● **What is expected**
Once the line containing "R206: 1.3k (+5V, TEMP) -> 10k (+5V, TEMP)" is found, copy that line and all remaining lines of the records exactly, including the last one, and add nothing.

● **Records**
------------------------------------------------------------

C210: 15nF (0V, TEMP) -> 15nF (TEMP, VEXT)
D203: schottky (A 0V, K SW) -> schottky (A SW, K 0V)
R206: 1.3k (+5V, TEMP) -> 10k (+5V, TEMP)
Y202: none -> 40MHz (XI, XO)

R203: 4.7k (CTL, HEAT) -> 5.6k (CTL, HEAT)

------------------------------------------------------------

● **Written reply**
R206: 1.3k (+5V, TEMP) -> 10k (+5V, TEMP)
Y202: none -> 40MHz (XI, XO)

R203: 4.7k (CTL, HEAT) -> 5.6k (CTL, HEAT)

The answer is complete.